Try it » An exact copy of every record, without the pictures, is what should come back.

Source data section start

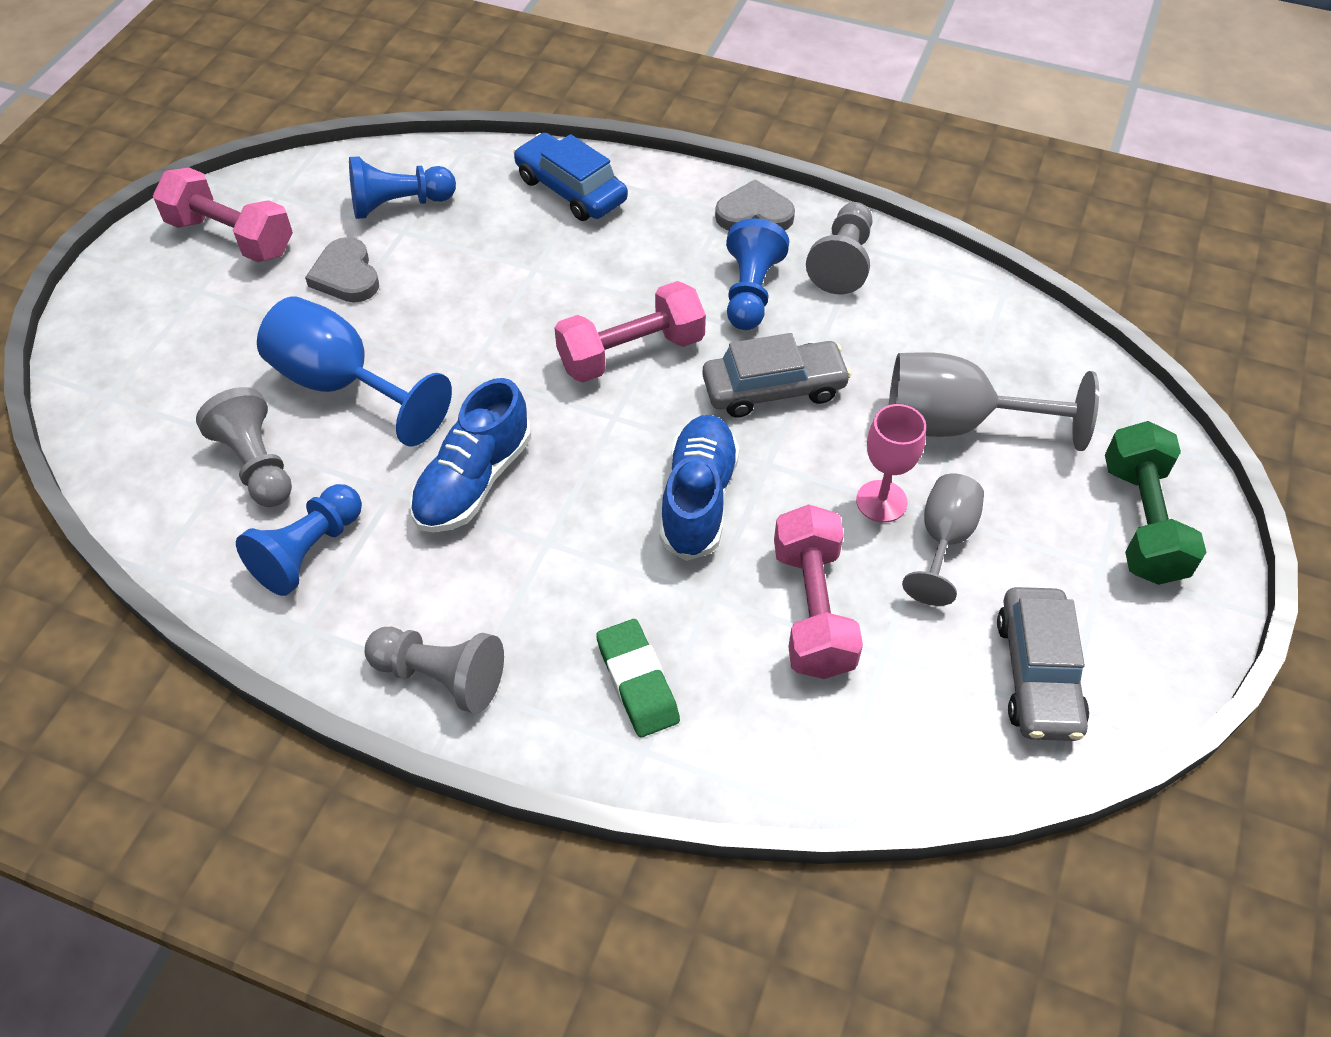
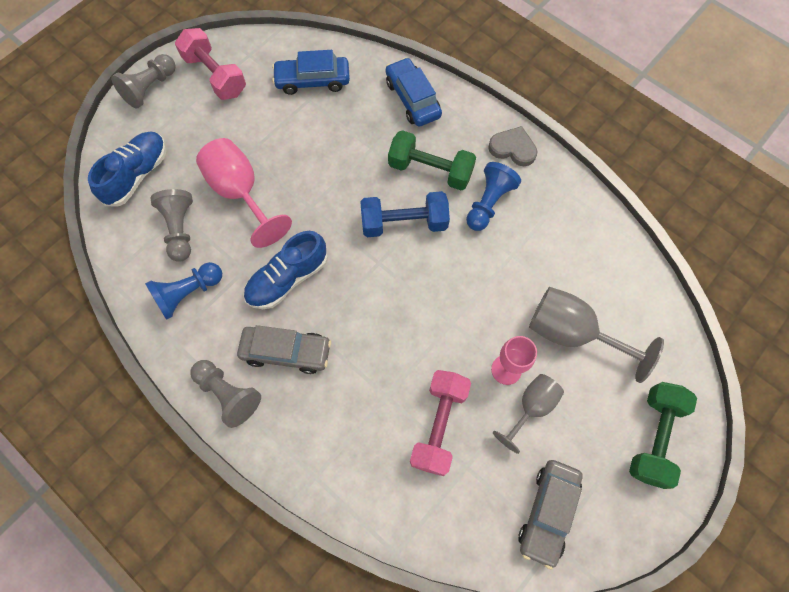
camera: 20 degrees right, 15 degrees up
(342, 384) = (241, 193): blue goblet -> pink goblet
(346, 275) = (267, 121): grey heart -> none
(399, 204) = (312, 80): blue pawn -> blue car
(631, 353) = (404, 223): pink dumbbell -> blue dumbbell
(637, 682) = (327, 435): green eraser -> none
(641, 273) = (430, 170): none -> green dumbbell
(698, 499) = (404, 332): blue shoe -> blue shoe (137, 175)
(774, 389) = (475, 274): grey car -> grey car (286, 352)
(842, 262) = (551, 199): grey pawn -> grey pawn (150, 88)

Source data section end

Response »
camera: 20 degrees right, 15 degrees up
(342, 384) = (241, 193): blue goblet -> pink goblet
(346, 275) = (267, 121): grey heart -> none
(399, 204) = (312, 80): blue pawn -> blue car
(631, 353) = (404, 223): pink dumbbell -> blue dumbbell
(637, 682) = (327, 435): green eraser -> none
(641, 273) = (430, 170): none -> green dumbbell
(698, 499) = (404, 332): blue shoe -> blue shoe (137, 175)
(774, 389) = (475, 274): grey car -> grey car (286, 352)
(842, 262) = (551, 199): grey pawn -> grey pawn (150, 88)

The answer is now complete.